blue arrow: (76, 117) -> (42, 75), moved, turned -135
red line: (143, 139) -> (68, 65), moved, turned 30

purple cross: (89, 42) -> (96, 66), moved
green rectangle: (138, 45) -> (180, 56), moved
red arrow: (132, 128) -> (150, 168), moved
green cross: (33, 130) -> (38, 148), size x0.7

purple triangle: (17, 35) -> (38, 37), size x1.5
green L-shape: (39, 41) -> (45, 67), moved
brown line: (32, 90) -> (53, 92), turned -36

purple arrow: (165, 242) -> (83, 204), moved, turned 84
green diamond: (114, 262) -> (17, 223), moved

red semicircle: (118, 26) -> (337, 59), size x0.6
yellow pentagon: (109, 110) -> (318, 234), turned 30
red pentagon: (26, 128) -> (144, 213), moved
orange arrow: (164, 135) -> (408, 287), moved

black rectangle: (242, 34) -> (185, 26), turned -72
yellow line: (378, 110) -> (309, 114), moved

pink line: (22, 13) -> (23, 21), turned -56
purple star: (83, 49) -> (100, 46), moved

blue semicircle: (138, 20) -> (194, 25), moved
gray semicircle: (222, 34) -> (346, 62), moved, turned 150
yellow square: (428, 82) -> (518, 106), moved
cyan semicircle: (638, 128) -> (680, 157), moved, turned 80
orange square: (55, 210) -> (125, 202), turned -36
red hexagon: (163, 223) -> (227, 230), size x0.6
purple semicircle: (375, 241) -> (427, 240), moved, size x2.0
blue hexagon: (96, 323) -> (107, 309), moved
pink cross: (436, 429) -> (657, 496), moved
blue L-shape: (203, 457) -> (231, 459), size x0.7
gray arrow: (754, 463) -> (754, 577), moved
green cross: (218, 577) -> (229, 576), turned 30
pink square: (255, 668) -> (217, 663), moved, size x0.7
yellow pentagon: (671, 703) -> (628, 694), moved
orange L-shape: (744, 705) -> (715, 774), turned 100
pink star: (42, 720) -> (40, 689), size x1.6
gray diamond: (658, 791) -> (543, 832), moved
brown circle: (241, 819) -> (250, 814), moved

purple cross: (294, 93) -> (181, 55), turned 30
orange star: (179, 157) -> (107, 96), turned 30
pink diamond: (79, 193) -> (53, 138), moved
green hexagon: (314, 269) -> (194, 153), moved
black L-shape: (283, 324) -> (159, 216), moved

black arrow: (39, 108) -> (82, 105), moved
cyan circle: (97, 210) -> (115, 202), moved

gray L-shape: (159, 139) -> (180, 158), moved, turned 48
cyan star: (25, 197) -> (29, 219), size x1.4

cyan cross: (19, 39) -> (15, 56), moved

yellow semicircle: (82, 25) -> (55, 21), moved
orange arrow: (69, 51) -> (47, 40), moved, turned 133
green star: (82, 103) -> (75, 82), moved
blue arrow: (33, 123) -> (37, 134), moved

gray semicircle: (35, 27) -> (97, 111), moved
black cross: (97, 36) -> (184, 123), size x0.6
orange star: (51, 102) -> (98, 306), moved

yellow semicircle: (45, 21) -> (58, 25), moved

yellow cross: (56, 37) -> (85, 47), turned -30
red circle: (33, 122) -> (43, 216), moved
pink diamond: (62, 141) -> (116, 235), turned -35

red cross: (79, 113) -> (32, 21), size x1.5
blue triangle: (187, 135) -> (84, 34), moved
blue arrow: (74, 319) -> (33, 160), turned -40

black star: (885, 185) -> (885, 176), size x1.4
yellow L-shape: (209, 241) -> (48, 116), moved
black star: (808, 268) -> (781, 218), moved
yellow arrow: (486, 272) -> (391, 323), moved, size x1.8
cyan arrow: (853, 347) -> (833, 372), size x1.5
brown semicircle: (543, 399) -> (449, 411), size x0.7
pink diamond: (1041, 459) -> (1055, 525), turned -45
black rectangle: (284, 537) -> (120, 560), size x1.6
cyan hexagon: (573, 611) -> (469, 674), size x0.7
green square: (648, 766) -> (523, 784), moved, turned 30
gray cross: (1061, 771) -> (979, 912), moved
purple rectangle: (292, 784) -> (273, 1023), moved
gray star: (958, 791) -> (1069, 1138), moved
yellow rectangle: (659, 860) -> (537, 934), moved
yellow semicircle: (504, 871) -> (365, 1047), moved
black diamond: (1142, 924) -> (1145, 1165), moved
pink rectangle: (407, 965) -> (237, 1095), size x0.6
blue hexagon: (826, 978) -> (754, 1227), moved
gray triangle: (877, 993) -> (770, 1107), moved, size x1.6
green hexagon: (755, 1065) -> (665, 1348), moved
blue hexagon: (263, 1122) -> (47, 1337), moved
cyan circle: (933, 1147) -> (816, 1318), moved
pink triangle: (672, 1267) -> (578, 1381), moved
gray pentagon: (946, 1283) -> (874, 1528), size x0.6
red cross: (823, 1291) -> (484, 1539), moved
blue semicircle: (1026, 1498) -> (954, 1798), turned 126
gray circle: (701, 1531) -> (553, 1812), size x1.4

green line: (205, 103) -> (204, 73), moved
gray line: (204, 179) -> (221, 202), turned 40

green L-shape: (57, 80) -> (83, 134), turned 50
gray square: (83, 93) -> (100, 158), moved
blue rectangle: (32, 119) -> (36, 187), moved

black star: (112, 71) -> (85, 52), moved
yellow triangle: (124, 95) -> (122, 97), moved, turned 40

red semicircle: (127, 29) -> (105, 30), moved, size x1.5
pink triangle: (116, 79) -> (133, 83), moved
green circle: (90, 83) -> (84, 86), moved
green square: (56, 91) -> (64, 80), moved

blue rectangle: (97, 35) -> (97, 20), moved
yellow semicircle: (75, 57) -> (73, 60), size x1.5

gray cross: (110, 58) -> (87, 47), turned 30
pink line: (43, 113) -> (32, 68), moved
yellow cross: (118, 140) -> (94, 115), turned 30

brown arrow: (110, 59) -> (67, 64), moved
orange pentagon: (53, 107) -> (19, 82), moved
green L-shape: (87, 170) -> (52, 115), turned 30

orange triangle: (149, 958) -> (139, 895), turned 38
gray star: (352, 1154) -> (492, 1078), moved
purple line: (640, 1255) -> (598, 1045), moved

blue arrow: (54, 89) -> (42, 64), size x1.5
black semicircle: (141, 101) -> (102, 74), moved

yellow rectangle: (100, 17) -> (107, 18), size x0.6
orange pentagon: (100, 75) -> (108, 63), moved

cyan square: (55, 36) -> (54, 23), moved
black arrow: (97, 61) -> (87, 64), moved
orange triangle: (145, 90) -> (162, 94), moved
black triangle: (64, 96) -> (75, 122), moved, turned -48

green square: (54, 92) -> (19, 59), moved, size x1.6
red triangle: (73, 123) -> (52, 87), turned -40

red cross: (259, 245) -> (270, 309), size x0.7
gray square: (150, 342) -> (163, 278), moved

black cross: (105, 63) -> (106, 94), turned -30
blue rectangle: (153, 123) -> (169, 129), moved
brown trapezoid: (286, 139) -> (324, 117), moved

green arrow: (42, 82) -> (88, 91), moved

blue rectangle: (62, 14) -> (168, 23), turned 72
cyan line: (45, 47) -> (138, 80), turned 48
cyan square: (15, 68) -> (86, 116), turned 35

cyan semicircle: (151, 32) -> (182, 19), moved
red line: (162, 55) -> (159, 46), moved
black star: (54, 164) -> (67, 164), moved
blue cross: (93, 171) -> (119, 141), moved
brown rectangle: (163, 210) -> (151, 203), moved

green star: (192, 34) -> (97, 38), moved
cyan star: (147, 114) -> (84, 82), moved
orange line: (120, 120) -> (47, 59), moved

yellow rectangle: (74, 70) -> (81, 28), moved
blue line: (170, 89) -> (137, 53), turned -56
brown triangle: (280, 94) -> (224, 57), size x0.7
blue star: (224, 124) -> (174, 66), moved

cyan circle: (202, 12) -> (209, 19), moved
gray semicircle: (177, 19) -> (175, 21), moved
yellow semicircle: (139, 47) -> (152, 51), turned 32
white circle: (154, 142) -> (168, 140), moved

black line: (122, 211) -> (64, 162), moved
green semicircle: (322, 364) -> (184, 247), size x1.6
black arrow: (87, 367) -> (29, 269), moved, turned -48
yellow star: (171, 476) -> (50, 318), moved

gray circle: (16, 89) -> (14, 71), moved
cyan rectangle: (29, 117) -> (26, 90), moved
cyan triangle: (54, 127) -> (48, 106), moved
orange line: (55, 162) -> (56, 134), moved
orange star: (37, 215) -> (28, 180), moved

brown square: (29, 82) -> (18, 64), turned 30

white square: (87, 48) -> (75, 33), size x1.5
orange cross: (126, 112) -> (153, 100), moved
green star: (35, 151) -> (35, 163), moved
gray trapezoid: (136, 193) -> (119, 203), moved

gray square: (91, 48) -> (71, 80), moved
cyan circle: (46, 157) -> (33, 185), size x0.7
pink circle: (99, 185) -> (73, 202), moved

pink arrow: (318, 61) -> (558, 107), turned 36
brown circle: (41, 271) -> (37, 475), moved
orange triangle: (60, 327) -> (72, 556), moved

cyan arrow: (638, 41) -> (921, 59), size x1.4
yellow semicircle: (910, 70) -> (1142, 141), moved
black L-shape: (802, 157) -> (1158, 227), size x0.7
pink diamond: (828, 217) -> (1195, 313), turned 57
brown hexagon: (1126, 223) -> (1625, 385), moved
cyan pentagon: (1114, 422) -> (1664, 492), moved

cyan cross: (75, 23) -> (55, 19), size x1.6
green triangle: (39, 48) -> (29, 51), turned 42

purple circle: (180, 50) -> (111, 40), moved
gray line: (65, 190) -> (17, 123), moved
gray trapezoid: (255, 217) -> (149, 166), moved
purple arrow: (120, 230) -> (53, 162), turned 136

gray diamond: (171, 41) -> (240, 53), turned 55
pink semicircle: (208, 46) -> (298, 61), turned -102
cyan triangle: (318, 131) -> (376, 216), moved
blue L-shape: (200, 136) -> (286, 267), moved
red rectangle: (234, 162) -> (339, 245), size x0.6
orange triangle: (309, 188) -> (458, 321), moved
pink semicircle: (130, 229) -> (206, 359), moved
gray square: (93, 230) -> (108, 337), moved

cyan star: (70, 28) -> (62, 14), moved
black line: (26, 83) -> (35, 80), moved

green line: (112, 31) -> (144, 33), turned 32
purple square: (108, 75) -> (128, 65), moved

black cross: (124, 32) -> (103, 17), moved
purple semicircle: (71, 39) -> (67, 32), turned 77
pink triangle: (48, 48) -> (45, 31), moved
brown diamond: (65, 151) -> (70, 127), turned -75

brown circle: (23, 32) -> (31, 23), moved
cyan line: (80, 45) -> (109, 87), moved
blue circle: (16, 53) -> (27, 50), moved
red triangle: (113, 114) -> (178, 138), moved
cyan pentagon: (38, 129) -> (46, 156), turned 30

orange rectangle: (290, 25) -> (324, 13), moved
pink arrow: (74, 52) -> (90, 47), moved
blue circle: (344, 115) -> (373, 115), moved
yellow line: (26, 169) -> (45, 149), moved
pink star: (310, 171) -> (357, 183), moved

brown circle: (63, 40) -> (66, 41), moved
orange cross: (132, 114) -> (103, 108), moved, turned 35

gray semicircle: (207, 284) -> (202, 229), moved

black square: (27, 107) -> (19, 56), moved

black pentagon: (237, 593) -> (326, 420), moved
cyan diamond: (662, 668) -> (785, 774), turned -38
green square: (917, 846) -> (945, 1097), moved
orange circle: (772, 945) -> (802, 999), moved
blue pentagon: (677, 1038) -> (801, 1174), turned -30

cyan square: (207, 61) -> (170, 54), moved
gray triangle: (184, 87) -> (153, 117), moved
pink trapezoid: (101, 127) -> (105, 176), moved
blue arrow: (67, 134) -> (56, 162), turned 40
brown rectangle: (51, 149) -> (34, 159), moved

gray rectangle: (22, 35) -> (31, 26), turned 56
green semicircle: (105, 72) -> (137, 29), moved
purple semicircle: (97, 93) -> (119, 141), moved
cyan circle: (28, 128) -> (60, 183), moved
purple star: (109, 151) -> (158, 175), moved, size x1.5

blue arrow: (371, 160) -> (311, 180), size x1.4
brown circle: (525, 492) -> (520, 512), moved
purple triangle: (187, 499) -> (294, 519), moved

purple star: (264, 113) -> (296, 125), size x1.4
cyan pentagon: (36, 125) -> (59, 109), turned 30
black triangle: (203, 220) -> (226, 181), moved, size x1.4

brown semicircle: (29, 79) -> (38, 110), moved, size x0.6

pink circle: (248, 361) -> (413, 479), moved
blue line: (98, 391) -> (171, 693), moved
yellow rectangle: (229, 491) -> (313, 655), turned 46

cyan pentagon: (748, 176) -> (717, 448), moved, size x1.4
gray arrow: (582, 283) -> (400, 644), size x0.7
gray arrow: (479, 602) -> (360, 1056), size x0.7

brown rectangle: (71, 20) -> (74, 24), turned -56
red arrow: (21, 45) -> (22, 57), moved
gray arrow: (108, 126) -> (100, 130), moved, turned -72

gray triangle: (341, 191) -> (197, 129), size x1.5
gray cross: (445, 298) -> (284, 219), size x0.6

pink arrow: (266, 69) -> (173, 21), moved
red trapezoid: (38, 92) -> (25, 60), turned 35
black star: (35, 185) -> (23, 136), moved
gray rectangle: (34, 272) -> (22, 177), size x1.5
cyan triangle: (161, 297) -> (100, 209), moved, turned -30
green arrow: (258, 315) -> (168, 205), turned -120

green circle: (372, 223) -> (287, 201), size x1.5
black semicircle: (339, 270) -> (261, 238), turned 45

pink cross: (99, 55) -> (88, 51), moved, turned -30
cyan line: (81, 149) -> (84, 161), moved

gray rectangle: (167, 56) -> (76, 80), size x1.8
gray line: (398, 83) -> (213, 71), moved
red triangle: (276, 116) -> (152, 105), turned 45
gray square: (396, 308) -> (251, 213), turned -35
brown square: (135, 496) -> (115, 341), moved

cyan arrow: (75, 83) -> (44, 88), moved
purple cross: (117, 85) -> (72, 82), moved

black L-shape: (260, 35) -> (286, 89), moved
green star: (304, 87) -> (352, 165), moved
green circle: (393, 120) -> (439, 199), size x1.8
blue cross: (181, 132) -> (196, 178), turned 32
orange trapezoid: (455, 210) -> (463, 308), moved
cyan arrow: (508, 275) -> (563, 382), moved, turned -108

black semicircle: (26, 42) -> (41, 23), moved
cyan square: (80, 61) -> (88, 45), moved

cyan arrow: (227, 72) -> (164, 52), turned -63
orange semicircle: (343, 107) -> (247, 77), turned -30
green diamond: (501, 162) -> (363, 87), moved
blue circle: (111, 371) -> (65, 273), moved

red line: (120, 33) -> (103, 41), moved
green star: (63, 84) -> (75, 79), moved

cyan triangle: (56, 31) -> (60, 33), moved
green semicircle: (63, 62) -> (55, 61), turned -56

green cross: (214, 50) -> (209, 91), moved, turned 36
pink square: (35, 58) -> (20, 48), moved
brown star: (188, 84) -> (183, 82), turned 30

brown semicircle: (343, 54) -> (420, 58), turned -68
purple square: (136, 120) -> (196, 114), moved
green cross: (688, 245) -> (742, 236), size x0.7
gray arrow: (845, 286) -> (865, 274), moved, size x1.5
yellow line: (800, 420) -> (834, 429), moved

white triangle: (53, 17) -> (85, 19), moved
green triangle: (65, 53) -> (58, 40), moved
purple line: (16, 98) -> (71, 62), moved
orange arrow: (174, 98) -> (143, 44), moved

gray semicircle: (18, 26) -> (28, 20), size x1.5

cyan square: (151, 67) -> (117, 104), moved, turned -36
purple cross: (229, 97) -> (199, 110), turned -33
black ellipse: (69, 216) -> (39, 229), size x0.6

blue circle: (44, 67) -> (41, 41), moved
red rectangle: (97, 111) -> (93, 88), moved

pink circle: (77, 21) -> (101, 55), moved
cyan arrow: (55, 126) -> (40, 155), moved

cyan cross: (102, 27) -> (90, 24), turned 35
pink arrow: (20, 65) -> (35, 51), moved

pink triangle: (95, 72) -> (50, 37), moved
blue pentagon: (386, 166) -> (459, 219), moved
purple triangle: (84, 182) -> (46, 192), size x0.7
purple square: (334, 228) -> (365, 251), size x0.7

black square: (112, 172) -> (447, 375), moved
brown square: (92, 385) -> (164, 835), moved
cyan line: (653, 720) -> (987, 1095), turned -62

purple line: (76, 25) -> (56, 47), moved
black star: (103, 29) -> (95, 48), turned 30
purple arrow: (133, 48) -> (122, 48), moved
+++
### [REQUIRED WORK]
Reply with every line of the listing that has the string "white".

### [TASK OUTPUT]
white circle: (154, 142) -> (168, 140), moved
white square: (87, 48) -> (75, 33), size x1.5
white triangle: (53, 17) -> (85, 19), moved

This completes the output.